DIRECTIONS =>
Every line below that holds the string "green" should be copied out.

______________________________

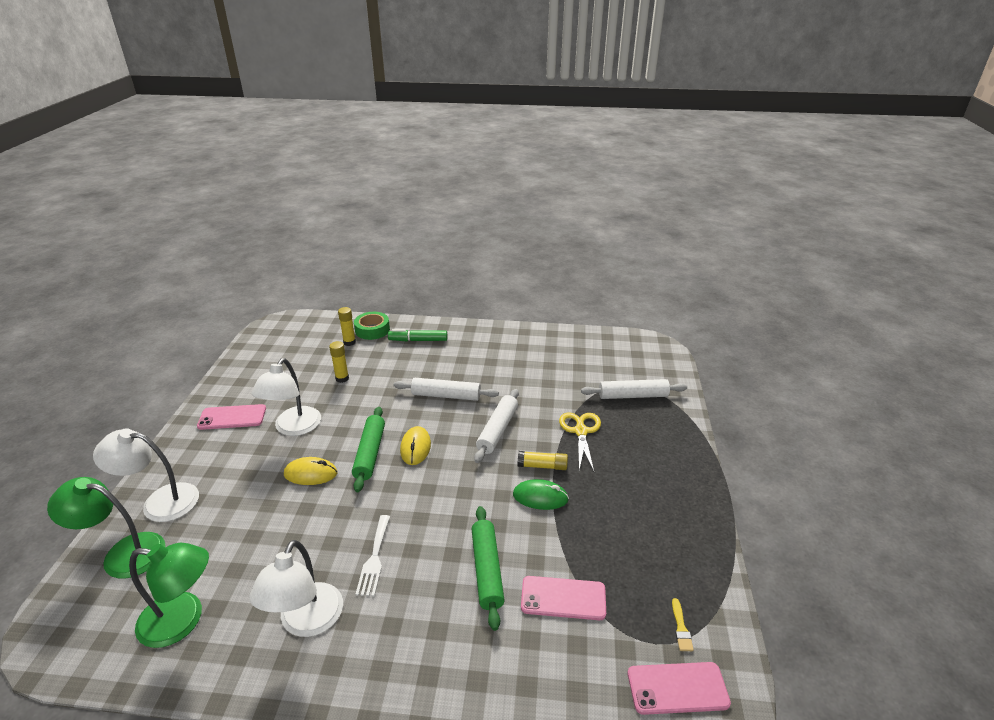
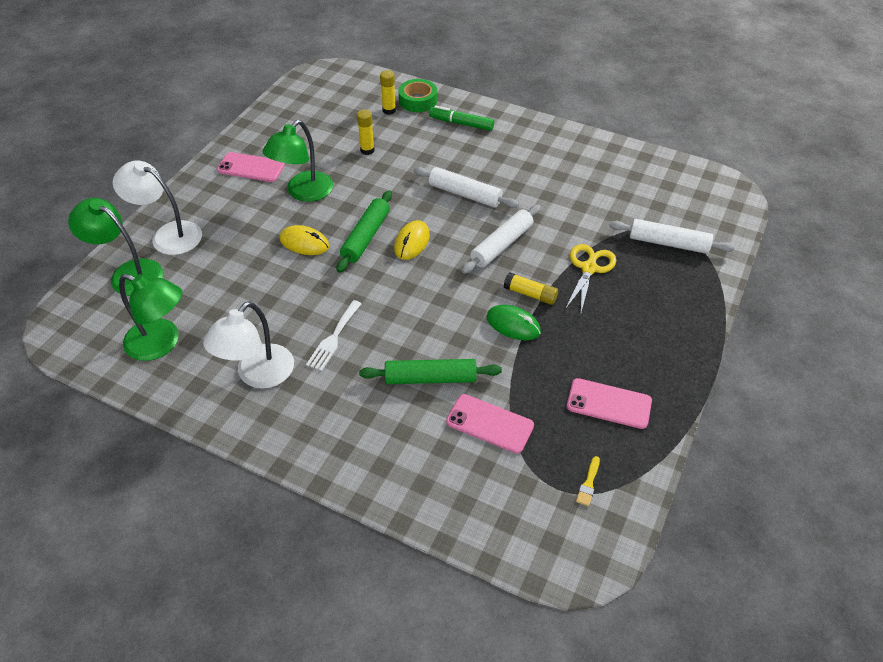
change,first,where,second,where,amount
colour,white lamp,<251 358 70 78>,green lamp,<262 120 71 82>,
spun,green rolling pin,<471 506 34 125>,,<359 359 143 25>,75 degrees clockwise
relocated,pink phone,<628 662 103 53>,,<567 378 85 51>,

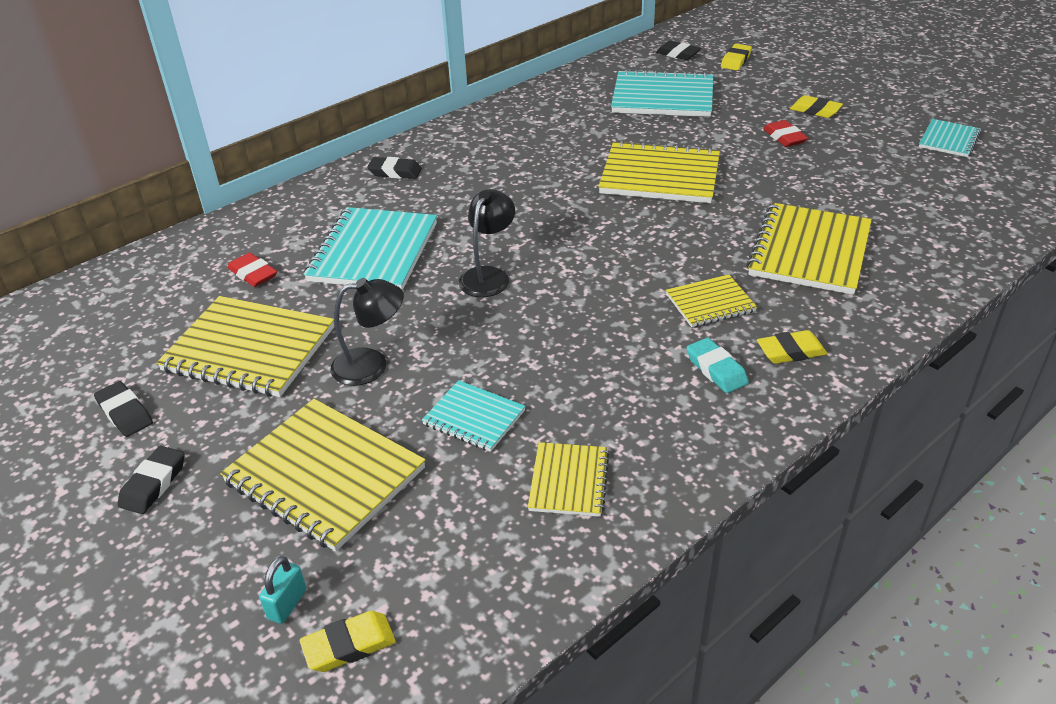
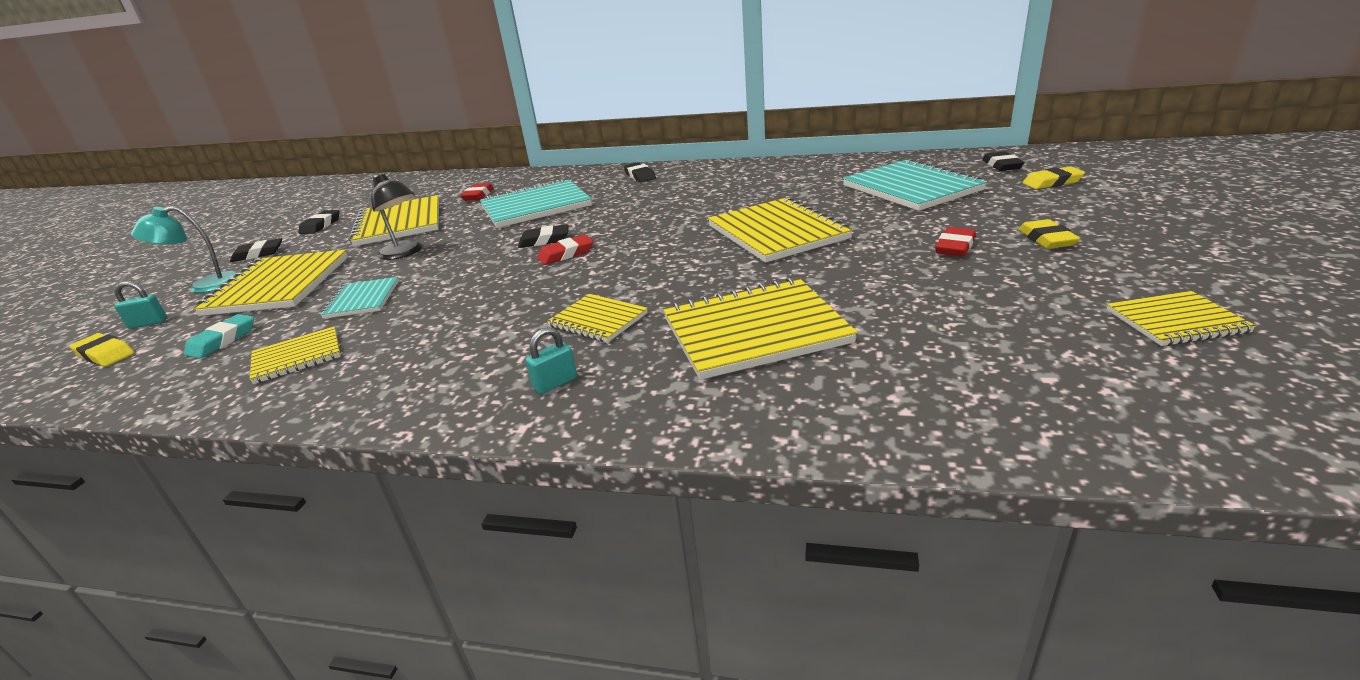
change,first,where,second,where,amount
appeared,,,turquoise lamp,<131 206 105 87>,
relocated,turquoise eraser,<686 338 63 55>,,<184 314 70 45>,
exchanged,black lamp,<459 189 56 108>,black eraser,<518 224 51 24>,
exchanged,yellow eraser,<757 330 70 34>,turquoise padlock,<525 327 52 67>,
appeared,,,red eraser,<537 235 56 30>,
colour,turquoise notebook,<919 119 62 38>,yellow notebook,<1107 291 149 55>,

______________________________

ANSWER FOR THE TASK =>
colour,white lamp,<251 358 70 78>,green lamp,<262 120 71 82>,
spun,green rolling pin,<471 506 34 125>,,<359 359 143 25>,75 degrees clockwise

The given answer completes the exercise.